=== DATASET RECORDS ===

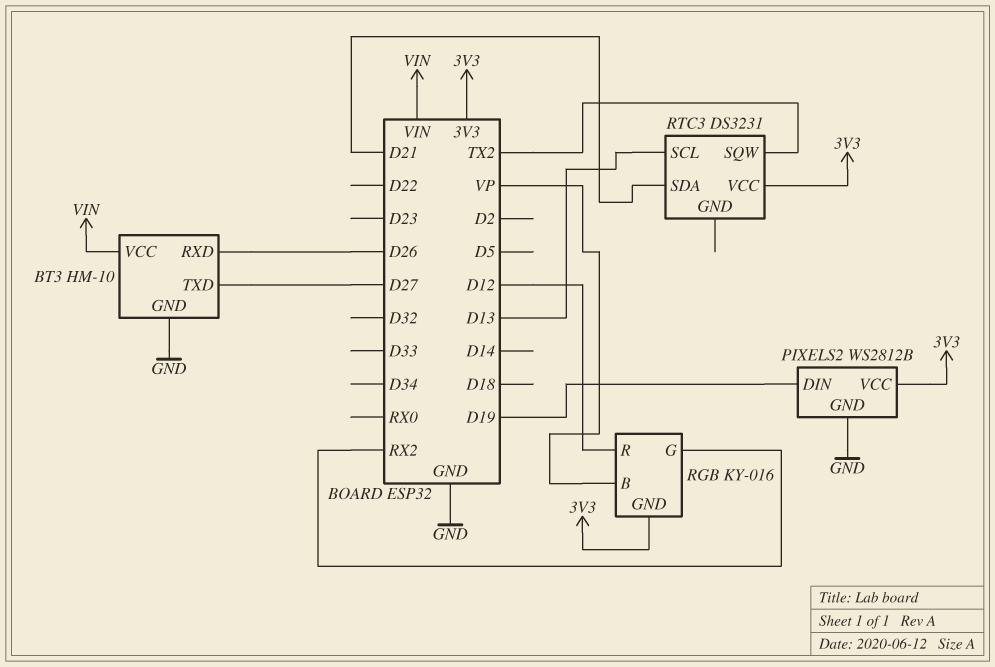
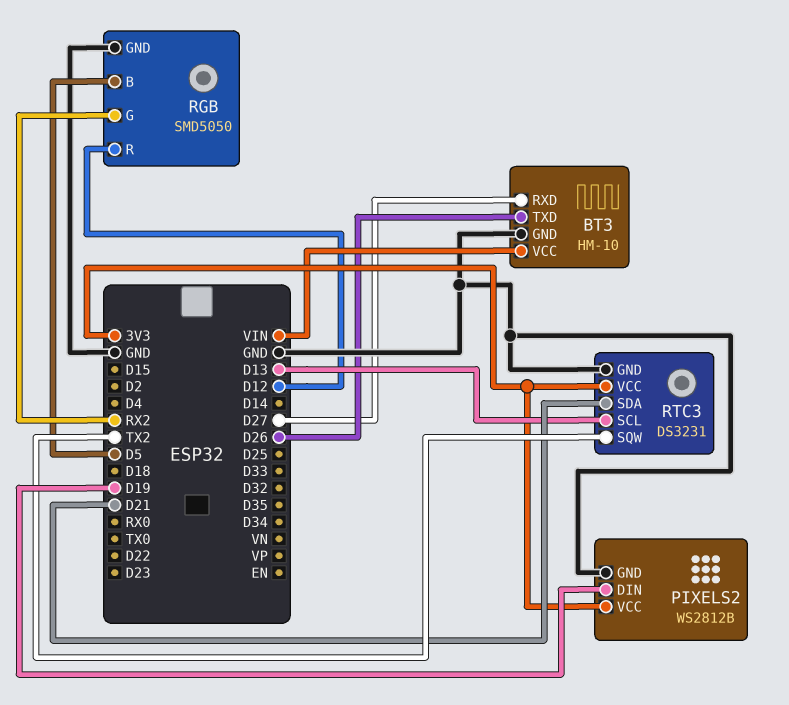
BT3 pin RXD: D26 -> D27
BT3 pin TXD: D27 -> D26
RGB: KY-016 -> SMD5050
RGB pin B: VP -> D5
RGB pin GND: 3V3 -> GND
RTC3 pin GND: none -> GND

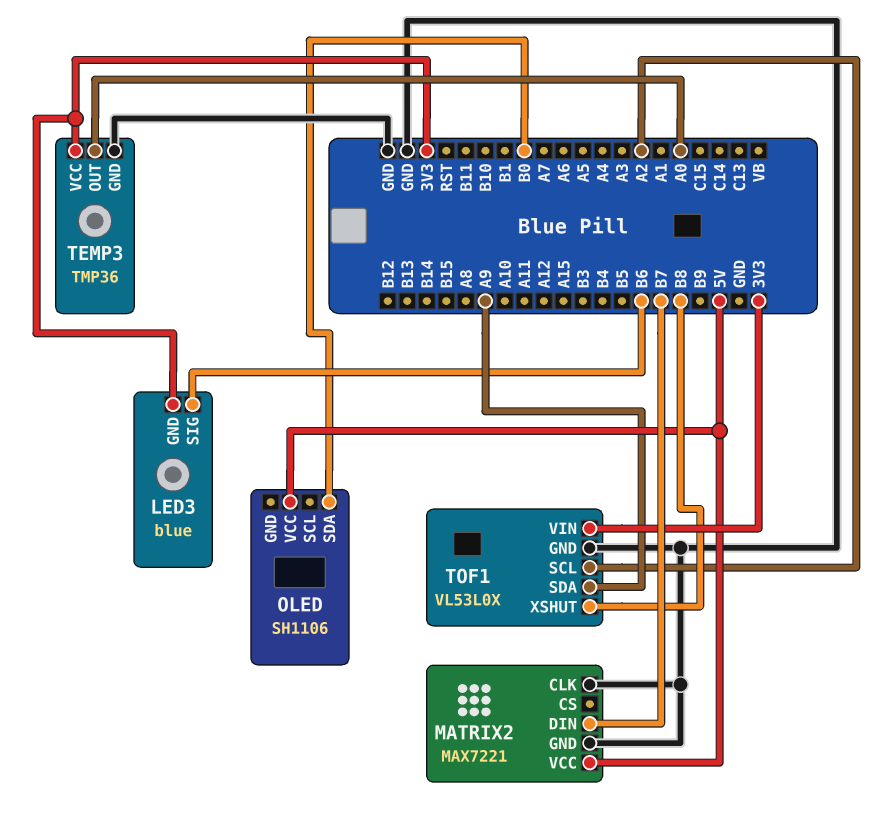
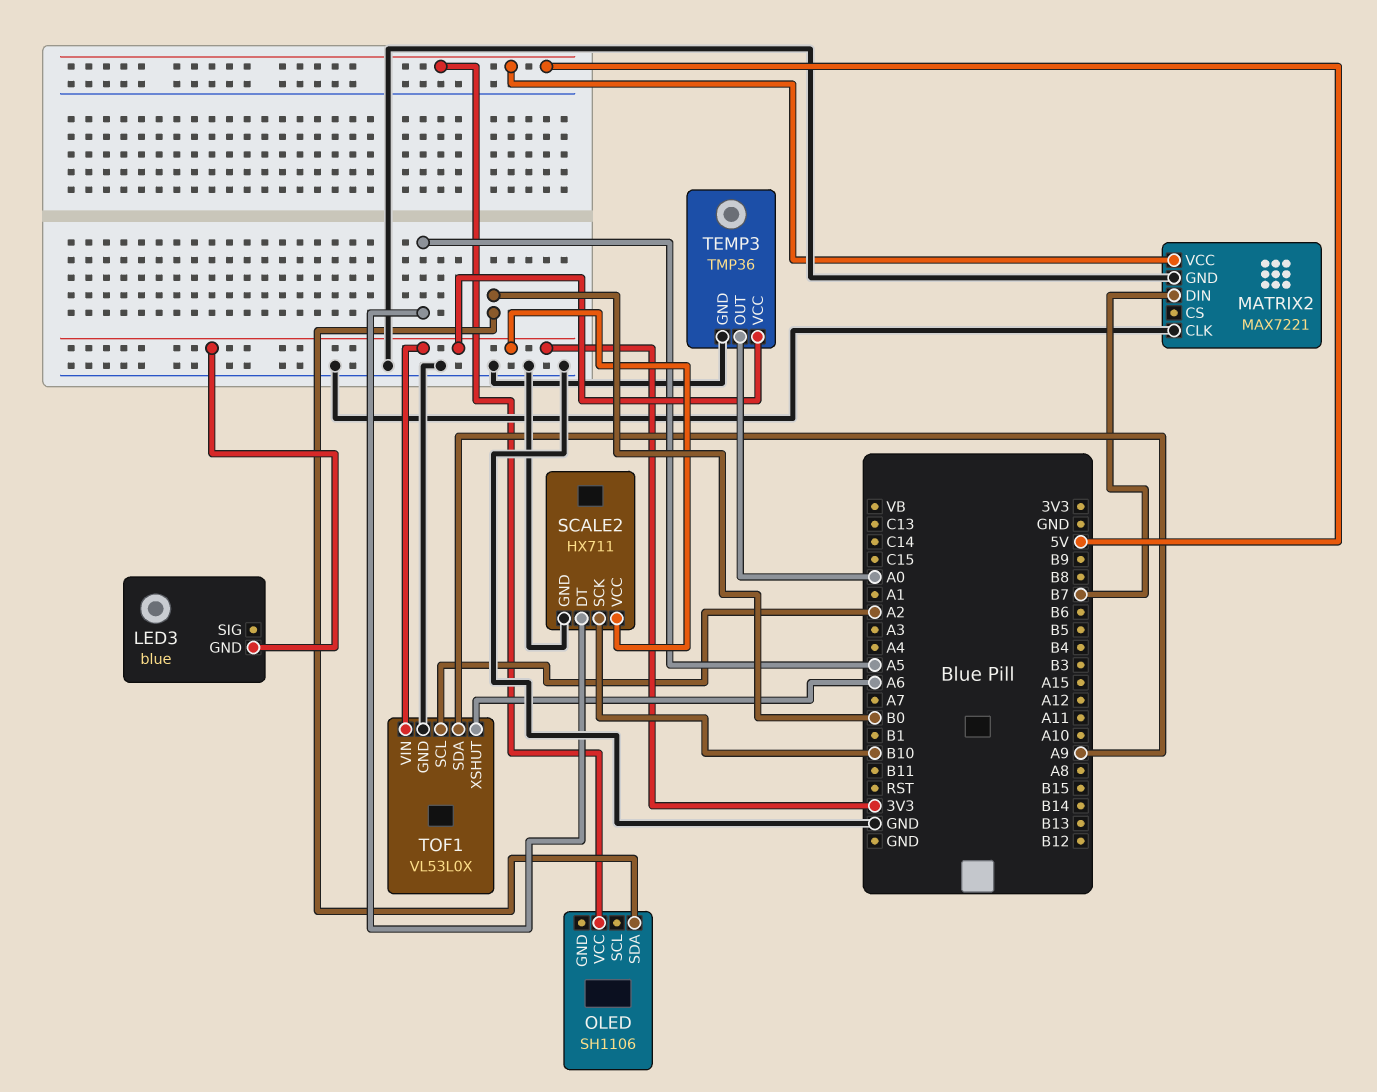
LED3 pin SIG: B6 -> none
SCALE2: none -> HX711
SCALE2 pin DT: none -> A5
SCALE2 pin GND: none -> GND
SCALE2 pin SCK: none -> B10
SCALE2 pin VCC: none -> 3V3
TOF1 pin XSHUT: B8 -> A6

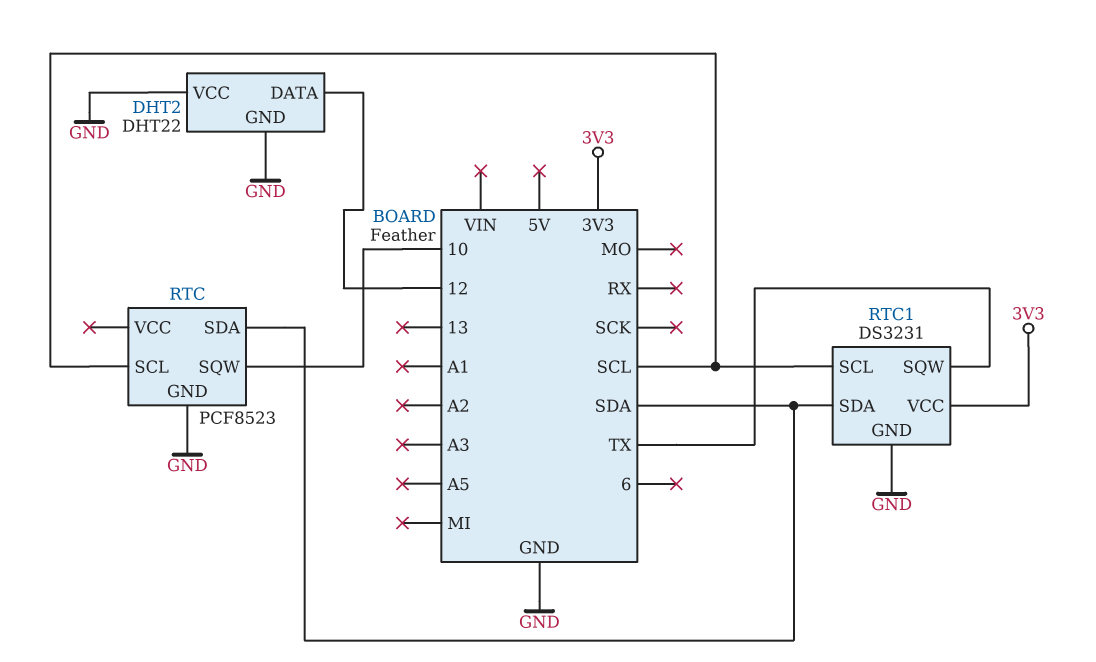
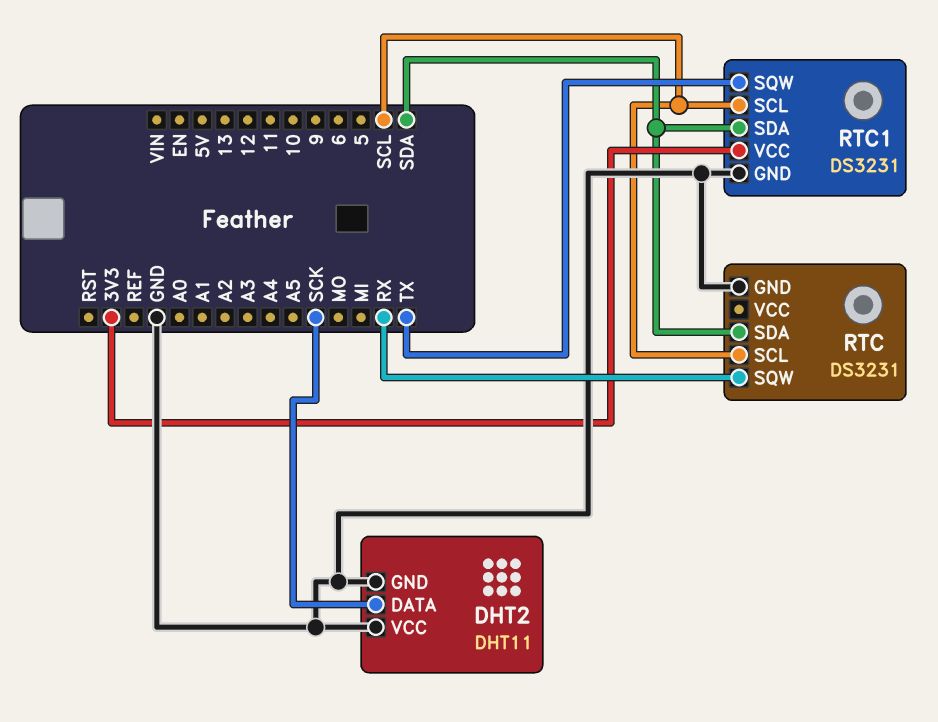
DHT2: DHT22 -> DHT11
DHT2 pin DATA: 12 -> SCK
RTC: PCF8523 -> DS3231
RTC pin SQW: 10 -> RX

===

WHAT TO DO:
Your response should be each line that includes the word "none", copied from the records.

ANSWER SPACE:
RTC3 pin GND: none -> GND
LED3 pin SIG: B6 -> none
SCALE2: none -> HX711
SCALE2 pin DT: none -> A5
SCALE2 pin GND: none -> GND
SCALE2 pin SCK: none -> B10
SCALE2 pin VCC: none -> 3V3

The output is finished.